In the entries below, how many lines contain the string "instrumentName"? Case counts; give only the number.

** begin **

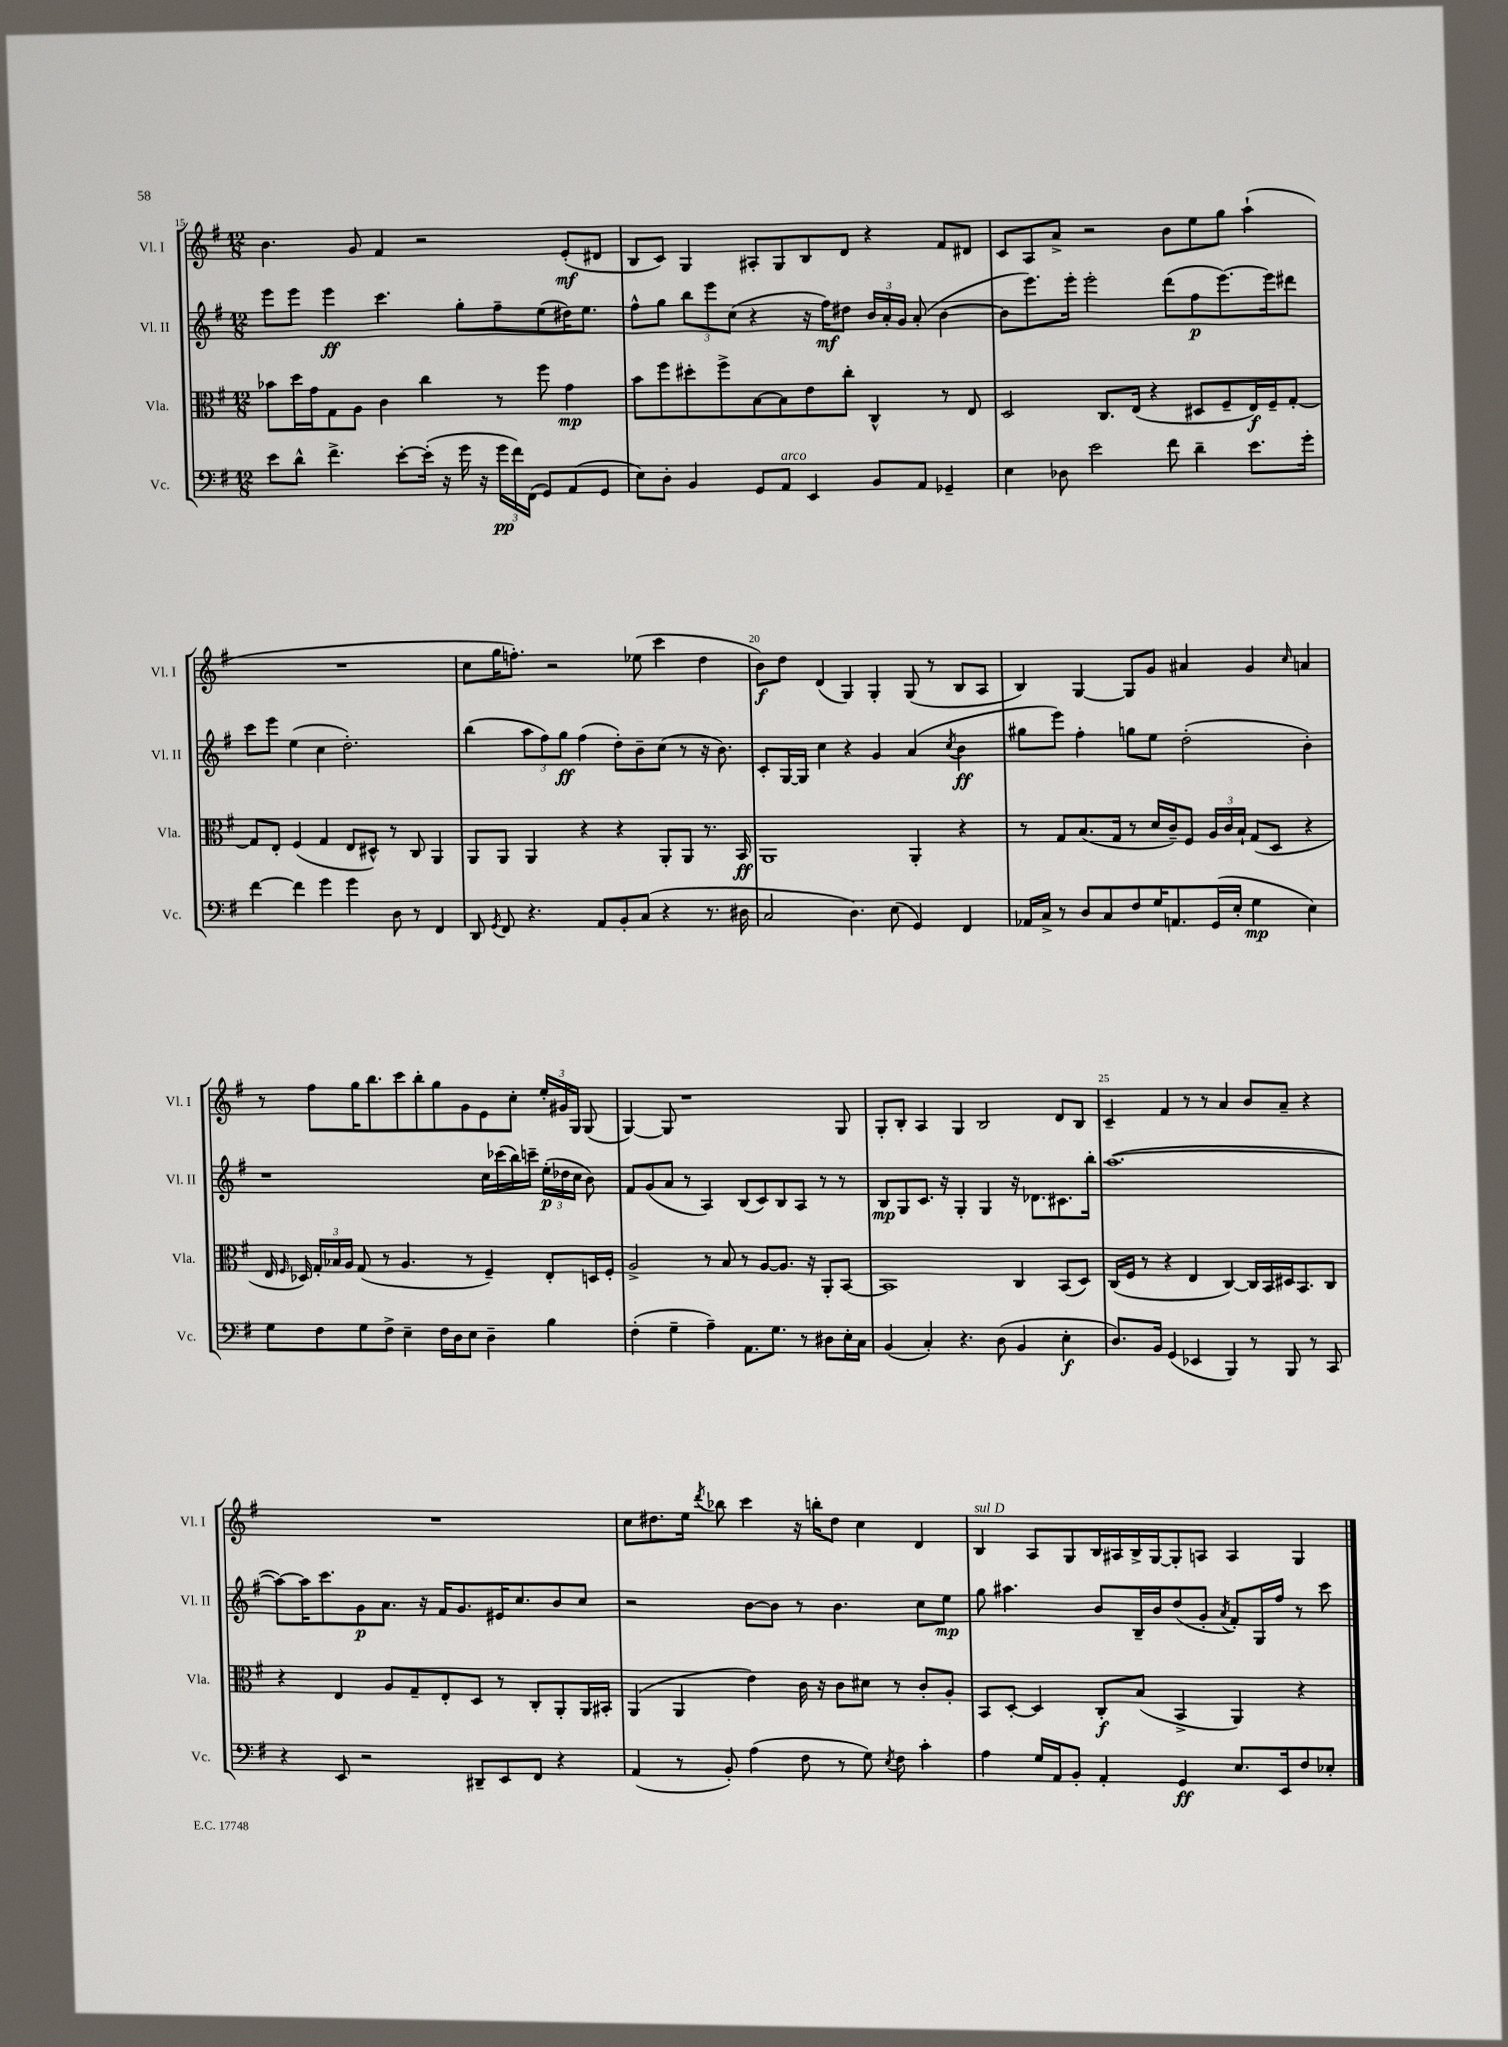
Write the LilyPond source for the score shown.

<<
\new StaffGroup <<
\new Staff = "s0" \with { instrumentName = "Vl. I" shortInstrumentName = "Vl. I" } {
    \clef treble \key g \major \numericTimeSignature \time 12/8
    \autoBeamOff b'4. g'8 fis'4 r2 e'8[-.\mf( dis'8] |
    b8[ c'8]) g4 ais8[-. g8 b8 d'8] r4 fis'8[ dis'8] |
    c'8[ a8 a'8]-> r2 b'8[ e''8 g''8] a''4-!( |
    R1. |
    c''8[ g''16 f''8.]-.) r2 ees''8( c'''4 d''4 |
    b'8[\f) d''8] d'4( g4) g4-. g8( r8 b8[ a8] |
    b4) g4~ g8[ g'8] ais'4 g'4 \grace { c''16 } a'4 |
    r8 fis''8[ g''16 b''8. c'''8 b''8-. g''8 g'8 e'8 c''8]-. \tuplet 3/2 { e''16[-. gis'16 g16] } g8( |
    g4~) g8 r1 g8 |
    g8[-. b8]-. a4 g4 b2 d'8[ b8] |
    c'4-- fis'4 r8 r8 a'4 b'8[ a'8]-- r4 |
    R1. |
    c''8[ dis''8. e''16] \acciaccatura { d'''8 } bes''8 c'''4 r16 b''16[-. dis''8] c''4 d'4 |
    b4^\markup { \italic "sul D" } a8[ g8 b16 ais16 b16-> g16~ g8-. a8] a4 g4 \bar "|." |
}
\new Staff = "s1" \with { instrumentName = "Vl. II" shortInstrumentName = "Vl. II" } {
    \clef treble \key g \major \numericTimeSignature \time 12/8
    \autoBeamOff e'''8[ e'''8] e'''4\ff c'''4. g''8[-. fis''8-- e''8( dis''16) e''8.] |
    fis''8[-^ g''8] \tuplet 3/2 { b''8[ e'''8 c''8]( } r4 r16 fis''16[\mf) dis''8] \tuplet 3/2 { b'16[ a'16-. g'16] } a'8-.( b'4~ |
    b'8[ e'''8.) e'''16]-. e'''2-. d'''8[( fis''8\p e'''8.~) e'''16 dis'''8] |
    c'''8[ e'''8] e''4( c''4 d''2.-.) |
    b''4( \tuplet 3/2 { a''8[ fis''8) g''8]\ff } fis''4( d''8[-.) b'8-- c''8]( r8 r16 b'8.) |
    c'8[-. g16~ g16] c''4 r4 g'4 a'4( \acciaccatura { c''8 } b'4\ff |
    gis''8[ e'''8]) fis''4-. g''8[ e''8] d''2-.( b'4-.) |
    r1 c''16[ ces'''16( b''16) c'''16]-- \tuplet 3/2 { e''16[-.\p( des''16 c''16] } b'8) |
    fis'8[ g'8( a'8] r8 a4) b8[( c'8) b8 a8] r8 r8 |
    b8[\mp g8 c'8.] r16 g4-. g4 r16 des'8.[ cis'8. b''16]-. |
    a''1.~( |
    a''8[~) a''16 c'''8. g'8\p a'8.] r16 fis'16[ g'8. eis'16 c''8. b'8 c''8] |
    r2 b'8[~ b'8] r8 b'4. c''8[ e''8]\mp |
    g''8 ais''4. b'8[ b16-- b'16 d''8( g'8]-. \acciaccatura { a'8 } fis'8[-.) g16 fis''16] r8 c'''8 \bar "|." |
}
\new Staff = "s2" \with { instrumentName = "Vla." shortInstrumentName = "Vla." } {
    \clef alto \key g \major \numericTimeSignature \time 12/8
    \autoBeamOff bes'8[ d''16 g'16 g8 a8] c'4 c''4 r8 fis''8 g'4\mp |
    b'8[ fis''8 dis''8-. fis''8-> b8~ b8 e'8 c''8]-. c4-^ r8 e8 |
    d2 c8.[ e16]( r4 dis8[ fis8-- e16\f) fis16-- g8]~-. |
    g8[ e8]-. fis4( g4 e8[ dis8]-^) r8 c8 a,4 |
    a,8[ a,8] a,4 r4 r4 a,8[-. a,8] r8. b,16\ff |
    a,1 a,4-. r4 |
    r8 g8[ b8.( g16] r8 d'16[ c'16--) fis8] \tuplet 3/2 { a16[ c'16 b16]-! } g8[( d8] r4 |
    e16 \grace { fis16 } des16) \tuplet 3/2 { g16[-. bes16 a16] } g8( r8 a4. r8 fis4--) e8[-. d16 fis16]-. |
    a2-> r8 b8 r8 a8[~ a8.] r16 a,8[-. b,8]~ |
    b,1 c4 b,8[( d8]) |
    c16[( fis16] r8 r4 e4 c4~) c16[ b,16 dis16 b,8. c8] |
    r4 e4 a8[ g8-- e8-. d8] r8 c8[-. a,8-. a,16 bis,16]-. |
    a,4( a,4 e'4) c'16 r16 c'8[ dis'8] r8 c'8[-. a8]-. |
    b,8[ d8]~-. d4 c8[-.\f b8]( b,4-> a,4) r4 \bar "|." |
}
\new Staff = "s3" \with { instrumentName = "Vc." shortInstrumentName = "Vc." } {
    \clef bass \key g \major \numericTimeSignature \time 12/8
    \autoBeamOff e'8[ d'8]-^ fis'4.-> e'8[~-. e'16]-.( r16 g'16 r16 \tuplet 3/2 { g'16[\pp fis'16) fis,16]( } g,8[) a,8( g,8] |
    e8[) d8]-. b,4 g,8[ a,8]^\markup { \italic "arco" } e,4 b,8[ a,8] ges,4-- |
    e4 des8 e'2 fis'8 d'4-- e'8.[ g'16]-. |
    fis'4~ fis'4 g'4 g'4 d8 r8 fis,4 |
    d,8 \acciaccatura { g,8 } fis,8 r4. a,8[ b,8-. c8]( r4 r8. dis16 |
    c2 d4.) e8( g,4) fis,4 |
    aes,16[ c16]-> r8 d8[ c8 fis8 g16 a,8. g,16( e16]-. g4\mp e4) |
    g8[ fis8 g8 fis8]-> e4-- fis16[ d16 e8] d4-- b4 |
    fis4-.( g4-- a4--) a,8.[ g8.] r8 dis8[ e16-. c16] |
    b,4( c4-.) r4. d8( b,4 e4-.\f |
    d8.[) b,16] g,4( ees,4 b,,4) r8 b,,8 r8 c,8 |
    r4 e,8 r2 dis,8[-- e,8 fis,8] r4 |
    a,4( r8 b,8-.) a4( fis8 r8 g8) \acciaccatura { e8 } fis8 c'4-. |
    a4 g16[ a,16 b,8]-. a,4-. g,4\ff e8.[ e,16 fis8 ees8]-. \bar "|." |
}
>>
>>
\layout { \context { \Score currentBarNumber = #15 \override BarNumber.break-visibility = ##(#f #t #t) barNumberVisibility = #(every-nth-bar-number-visible 5) } }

** end **

ANSWER BELOW >>
4